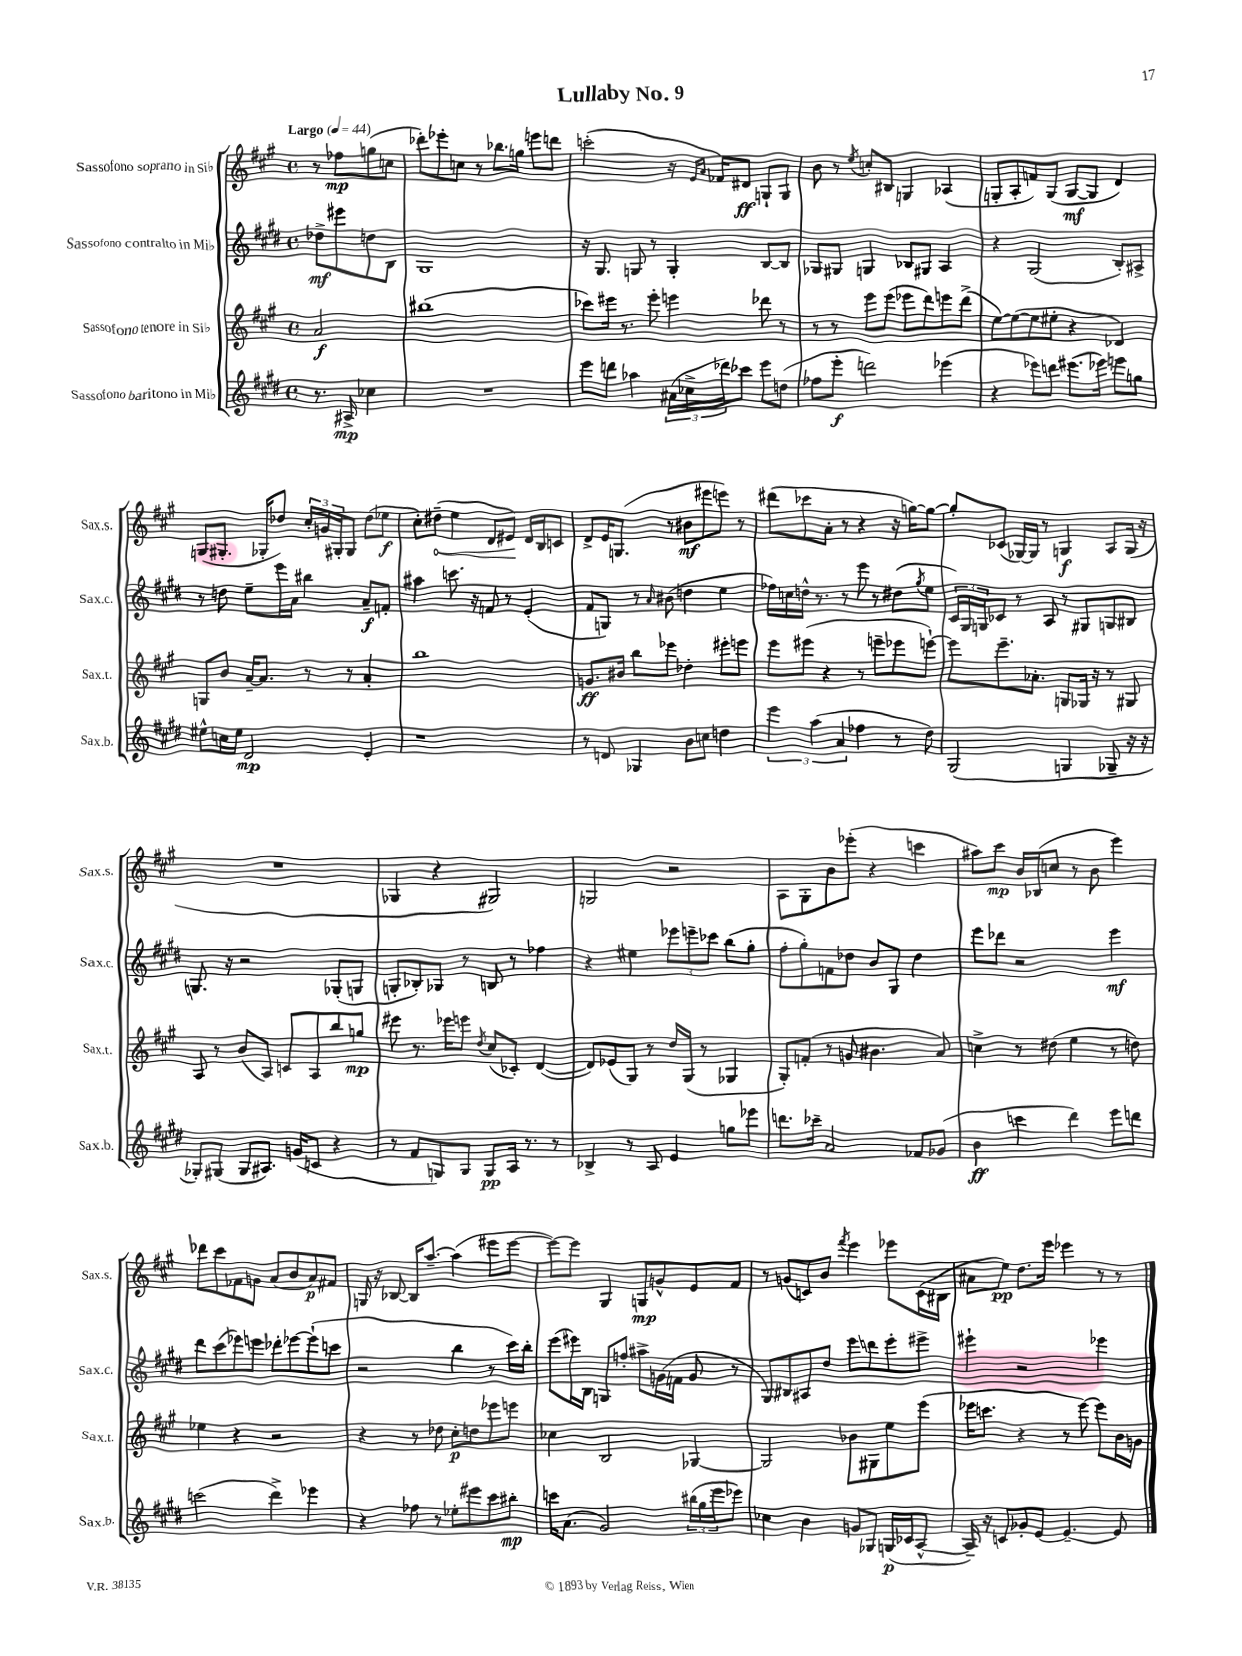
\header { title = "Lullaby No. 9" }
<<
\new StaffGroup <<
\new Staff = "s0" \with { instrumentName = "Sassofono soprano in Sib" shortInstrumentName = "Sax.s." } {
    \clef treble \key a \major \defaultTimeSignature \time 4/4 \partial 2 \tempo "Largo" 4 = 44
    r8 fes''8\mp g''8( c''8 |
    des'''8-.) ees'''8-. c''8 r8 bes''8. g''16 e'''8 d'''8 |
    c'''2-.( r16 \grace { e'16 a'16 } fes'16) dis'8\ff g8-! g8 |
    b'8 r8 \acciaccatura { e''8 } c''8-. bis8 g4 aes4( |
    g8-. a8-. f'8) g8( g8~\mf g8 d'4) |
    g8( gis8.-. ges16-. des''8) \tuplet 3/2 { cis''16-. g'16 gis16-. } gis8 des''8( ees''8\f |
    cis''8-.) \once \override Hairpin.circled-tip = ##t dis''8--\<( e''4 d'8 eis'8\!) d'16 b16 c'8 |
    d'8-> e'16 g8.( r8 bis'8\mf eis'''8 e'''8) r8 |
    dis'''8( ces'''8 a'8-. r8 r4 r16 g''16~) g''8~ |
    g''8-. ces'8( ges16~) ges16 r8 g4\f a8 g16( r16 |
    R1 |
    ges4 r4 gis2) |
    g2 r2 |
    a8 gis8-. b'8 ees'''8-.( r4 c'''4 |
    ais''8) cis'''8\mp b'16 bes16( c''8 r8 b'8 e'''4) |
    des'''8 cis'''8 fes'8 g'8 a'8( b'8 a'8\p) fis'8 |
    g16 r16 bes8~ bes16 a''8.~-- a''4( eis'''8 eis'''8~ |
    eis'''8~) eis'''8 gis4 g8\mp g'8-^ e'8 fis'8 |
    r8 g'8( c'8) b'8 \acciaccatura { fis'''8 } e'''4 ees'''8 c'16( bis16 |
    ais'8 e''8\pp) d''8. e'''16 ees'''4 r8 r8 \bar "|." |
}
\new Staff = "s1" \with { instrumentName = "Sassofono contralto in Mib" shortInstrumentName = "Sax.c." } {
    \clef treble \key e \major \defaultTimeSignature \time 4/4 \partial 2
    des''8->\mf eis'''8 d''8 b8 |
    gis1 |
    r16 gis8. g8 r8 g4-. b8~ b8 |
    ges8 gis8 g4 bes8 gis8 a4 |
    r4 gis2( b8-.) ais8-> |
    r8 d''8 e''8-- e'''16 a'16 bis''4 a'8--\f f'8-. |
    ais''4 c'''8. r16 f'8 r8 e'4-.( |
    fis'8 g8) r8 \grace { a'16 } bis'8( d''4 e''4 |
    fes''16) c''16 d''16-^ r8. r8 e'''8 r8 dis''8( \acciaccatura { gis''8 } e''8 |
    \tuplet 3/2 { cis'16) gis16 g16 } ces'8 r8 a8 r8 gis8 g8 bis8 |
    g8. r16 r2 ges8-.( g8 |
    g8-. bes8-.) ges8 r8 b8 r8 fes''4 |
    r4 eis''4 \tuplet 3/2 { ees'''8 e'''8-- ces'''8 } b''8( gis''8-. |
    fis''8-. gis''8-.) f'8 des''8 b'8 gis8 des''4 |
    e'''8 des'''8 r2 e'''4\mf |
    dis'''8 cis'''8( ees'''8) e'''8 des'''8-. ees'''8~ ees'''8-!( c'''8 |
    r2 b''4 r8 cis'''16) b''16-. |
    e'''8( eis'''16) b16 g8 f''8-. ais''8-> g'16( f'16 g'8 r8 |
    gis8) bis8 ais8 dis''8 e'''8 d'''8 e'''8-. eis'''8-> |
    eis'''4-! r2 ees'''4 \bar "|." |
}
\new Staff = "s2" \with { instrumentName = "Sassofono tenore in Sib" shortInstrumentName = "Sax.t." } {
    \clef treble \key a \major \defaultTimeSignature \time 4/4 \partial 2
    a'2\f |
    bis''1( |
    ces'''8) eis'''16 r8. eis'''8-. e'''4 des'''8 r8 |
    r8 r8 e'''8 e'''8( ees'''8 d'''8) e'''8 d'''8->( |
    e''8~) e''8~( e''8 eis''8-. r4 des'4) |
    g8 b'8 a'16~-- a'8. r8 r8 a'4-. |
    b''1 |
    g'8.\ff bis'16 b''8 ees'''8 des''4-. eis'''8-. e'''8 |
    e'''8 eis'''8( r4 r8 e'''8-- ees'''8 e'''8~-!) |
    e'''8 e'''8.-- aes'8.-. g8 ges16 r16 r8 gis8 |
    a8 r8 b'8( a8) c'8 a8 b''8 g''8\mp |
    eis'''8 r8. ees'''16 e'''8 \acciaccatura { d''8 } cis''8( ces'8-.) d'4~( |
    d'8) ees'8( gis8) r8 d''16 gis16( r8 ges4 |
    gis8-.) f'8-.( r8 g'8 bis'4. a'8) |
    c''4-> r8 dis''8( e''4 r8 d''8) |
    ees''4 r4 r2 |
    r4 r8 des''8 cis''8-.\p d''8 ees'''8 e'''8 |
    ces''4 b2 ges4~ |
    ges2 bes'8 gis8 e''8 e'''8( |
    ees'''16 c'''8. r4 r8 ees'''8~) ees'''8 b'16 g'16 \bar "|." |
}
\new Staff = "s3" \with { instrumentName = "Sassofono baritono in Mib" shortInstrumentName = "Sax.b." } {
    \clef treble \key e \major \defaultTimeSignature \time 4/4 \partial 2
    r8. ais16->\mp ces''4 |
    R1 |
    e'''8 d'''8 aes''4 \tuplet 3/2 { ais'16( ces''16-> des'''16) } ces'''8 e'''8 d''8( |
    fes''8 e'''8-.\f d'''2) ees'''4( |
    r4 ees'''8) d'''8 eis'''8.( ees'''16) e'''8 g''8 |
    eis''8-^ c''16 eis''16 dis'2\mp e'4-. |
    r1 |
    r8 d'8 ges4 b'8 c''8 d''4 |
    \tuplet 3/2 { e'''4 a''4( a'4 } fes''4 r8 dis''8) |
    gis2( g4 ges8-- r16 r16 |
    ges8-.) gis8( gis8 ais8.) g'16( c'8 r4 |
    r8 fis'8 g8) g8 g8\pp a16 r8. r8 |
    bes4-> r8 a8 e'4 g''8 ees'''8 |
    d'''8. ces'''16-- a'2 fes'8 ges'8( |
    b'4\ff c'''4 dis'''4) e'''8 d'''8 |
    c'''2( dis'''4->) ees'''4 |
    r4 fes''8 r8 ees''8-. eis'''8 cis'''8 bis''8-.\mp |
    c'''16 a'8.( gis'2) \tuplet 3/2 { bis''16( gis''16 e'''16 } ees'''8) |
    ces''4 b'4 g'8 ges8 g16\p( ces'16 a8~-^ |
    a16--) r16 c'8 ges'8-. e'8~ e'4.~-- e'8 \bar "|." |
}
>>
>>
\layout { \context { \Score \remove "Bar_number_engraver" } }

Task goal => Give the items again, substituting "Adagio" for "Largo" and changing nothing else. Leave the pictures out.

Output of the exercise =>
\header { title = "Lullaby No. 9" }
<<
\new StaffGroup <<
\new Staff = "s0" \with { instrumentName = "Sassofono soprano in Sib" shortInstrumentName = "Sax.s." } {
    \clef treble \key a \major \defaultTimeSignature \time 4/4 \partial 2 \tempo "Adagio" 4 = 44
    r8 fes''8\mp g''8( c''8 |
    des'''8-.) ees'''8-. c''8 r8 bes''8. g''16 e'''8 d'''8 |
    c'''2-.( r16 \grace { e'16 a'16 } fes'16) dis'8\ff g8-! g8 |
    b'8 r8 \acciaccatura { e''8 } c''8-. bis8 g4 aes4( |
    g8-. a8-. f'8) g8( g8~\mf g8 d'4) |
    g8( gis8.-. ges16-. des''8) \tuplet 3/2 { cis''16-. g'16 gis16-. } gis8 des''8( ees''8\f |
    cis''8-.) \once \override Hairpin.circled-tip = ##t dis''8--\<( e''4 d'8 eis'8\!) d'16 b16 c'8 |
    d'8-> e'16 g8.( r8 bis'8\mf eis'''8 e'''8) r8 |
    dis'''8( ces'''8 a'8-. r8 r4 r16 g''16~) g''8~ |
    g''8-. ces'8( ges16~) ges16 r8 g4\f a8 g16( r16 |
    R1 |
    ges4 r4 gis2) |
    g2 r2 |
    a8 gis8-. b'8 ees'''8-.( r4 c'''4 |
    ais''8) cis'''8\mp b'16 bes16( c''8 r8 b'8 e'''4) |
    des'''8 cis'''8 fes'8 g'8 a'8( b'8 a'8\p) fis'8 |
    g16 r16 bes8~ bes16 a''8.~-- a''4( eis'''8 eis'''8~ |
    eis'''8~) eis'''8 gis4 g8\mp g'8-^ e'8 fis'8 |
    r8 g'8( c'8) b'8 \acciaccatura { fis'''8 } e'''4 ees'''8 c'16( bis16 |
    ais'8 e''8\pp) d''8. e'''16 ees'''4 r8 r8 \bar "|." |
}
\new Staff = "s1" \with { instrumentName = "Sassofono contralto in Mib" shortInstrumentName = "Sax.c." } {
    \clef treble \key e \major \defaultTimeSignature \time 4/4 \partial 2
    des''8->\mf eis'''8 d''8 b8 |
    gis1 |
    r16 gis8. g8 r8 g4-. b8~ b8 |
    ges8 gis8 g4 bes8 gis8 a4 |
    r4 gis2( b8-.) ais8-> |
    r8 d''8 e''8-- e'''16 a'16 bis''4 a'8--\f f'8-. |
    ais''4 c'''8. r16 f'8 r8 e'4-.( |
    fis'8 g8) r8 \grace { a'16 } bis'8( d''4 e''4 |
    fes''16) c''16 d''16-^ r8. r8 e'''8 r8 dis''8( \acciaccatura { gis''8 } e''8 |
    \tuplet 3/2 { cis'16) gis16 g16 } ces'8 r8 a8 r8 gis8 g8 bis8 |
    g8. r16 r2 ges8-.( g8 |
    g8-. bes8-.) ges8 r8 b8 r8 fes''4 |
    r4 eis''4 \tuplet 3/2 { ees'''8 e'''8-- ces'''8 } b''8( gis''8-. |
    fis''8-. gis''8-.) f'8 des''8 b'8 gis8 des''4 |
    e'''8 des'''8 r2 e'''4\mf |
    dis'''8 cis'''8( ees'''8) e'''8 des'''8-. ees'''8~ ees'''8-!( c'''8 |
    r2 b''4 r8 cis'''16) b''16-. |
    e'''8( eis'''16) b16 g8 f''8-. ais''8-> g'16( f'16 g'8 r8 |
    gis8) bis8 ais8 dis''8 e'''8 d'''8 e'''8-. eis'''8-> |
    eis'''4-! r2 ees'''4 \bar "|." |
}
\new Staff = "s2" \with { instrumentName = "Sassofono tenore in Sib" shortInstrumentName = "Sax.t." } {
    \clef treble \key a \major \defaultTimeSignature \time 4/4 \partial 2
    a'2\f |
    bis''1( |
    ces'''8) eis'''16 r8. eis'''8-. e'''4 des'''8 r8 |
    r8 r8 e'''8 e'''8( ees'''8 d'''8) e'''8 d'''8->( |
    e''8~) e''8~( e''8 eis''8-. r4 des'4) |
    g8 b'8 a'16~-- a'8. r8 r8 a'4-. |
    b''1 |
    g'8.\ff bis'16 b''8 ees'''8 des''4-. eis'''8-. e'''8 |
    e'''8 eis'''8( r4 r8 e'''8-- ees'''8 e'''8~-!) |
    e'''8 e'''8.-- aes'8.-. g8 ges16 r16 r8 gis8 |
    a8 r8 b'8( a8) c'8 a8 b''8 g''8\mp |
    eis'''8 r8. ees'''16 e'''8 \acciaccatura { d''8 } cis''8( ces'8-.) d'4~( |
    d'8) ees'8( gis8) r8 d''16 gis16( r8 ges4 |
    gis8-.) f'8-.( r8 g'8 bis'4. a'8) |
    c''4-> r8 dis''8( e''4 r8 d''8) |
    ees''4 r4 r2 |
    r4 r8 des''8 cis''8-.\p d''8 ees'''8 e'''8 |
    ces''4 b2 ges4~ |
    ges2 bes'8 gis8 e''8 e'''8( |
    ees'''16 c'''8. r4 r8 ees'''8~) ees'''8 b'16 g'16 \bar "|." |
}
\new Staff = "s3" \with { instrumentName = "Sassofono baritono in Mib" shortInstrumentName = "Sax.b." } {
    \clef treble \key e \major \defaultTimeSignature \time 4/4 \partial 2
    r8. ais16->\mp ces''4 |
    R1 |
    e'''8 d'''8 aes''4 \tuplet 3/2 { ais'16( ces''16-> des'''16) } ces'''8 e'''8 d''8( |
    fes''8 e'''8-.\f d'''2) ees'''4( |
    r4 ees'''8) d'''8 eis'''8.( ees'''16) e'''8 g''8 |
    eis''8-^ c''16 eis''16 dis'2\mp e'4-. |
    r1 |
    r8 d'8 ges4 b'8 c''8 d''4 |
    \tuplet 3/2 { e'''4 a''4( a'4 } fes''4 r8 dis''8) |
    gis2( g4 ges8-- r16 r16 |
    ges8-.) gis8( gis8 ais8.) g'16( c'8 r4 |
    r8 fis'8 g8) g8 g8\pp a16 r8. r8 |
    bes4-> r8 a8 e'4 g''8 ees'''8 |
    d'''8. ces'''16-- a'2 fes'8 ges'8( |
    b'4\ff c'''4 dis'''4) e'''8 d'''8 |
    c'''2( dis'''4->) ees'''4 |
    r4 fes''8 r8 ees''8-. eis'''8 cis'''8 bis''8-.\mp |
    c'''16 a'8.( gis'2) \tuplet 3/2 { bis''16( gis''16 e'''16 } ees'''8) |
    ces''4 b'4 g'8 ges8 g16\p( ces'16 a8~-^ |
    a16--) r16 c'8 ges'8-. e'8~ e'4.~-- e'8 \bar "|." |
}
>>
>>
\layout { \context { \Score \remove "Bar_number_engraver" } }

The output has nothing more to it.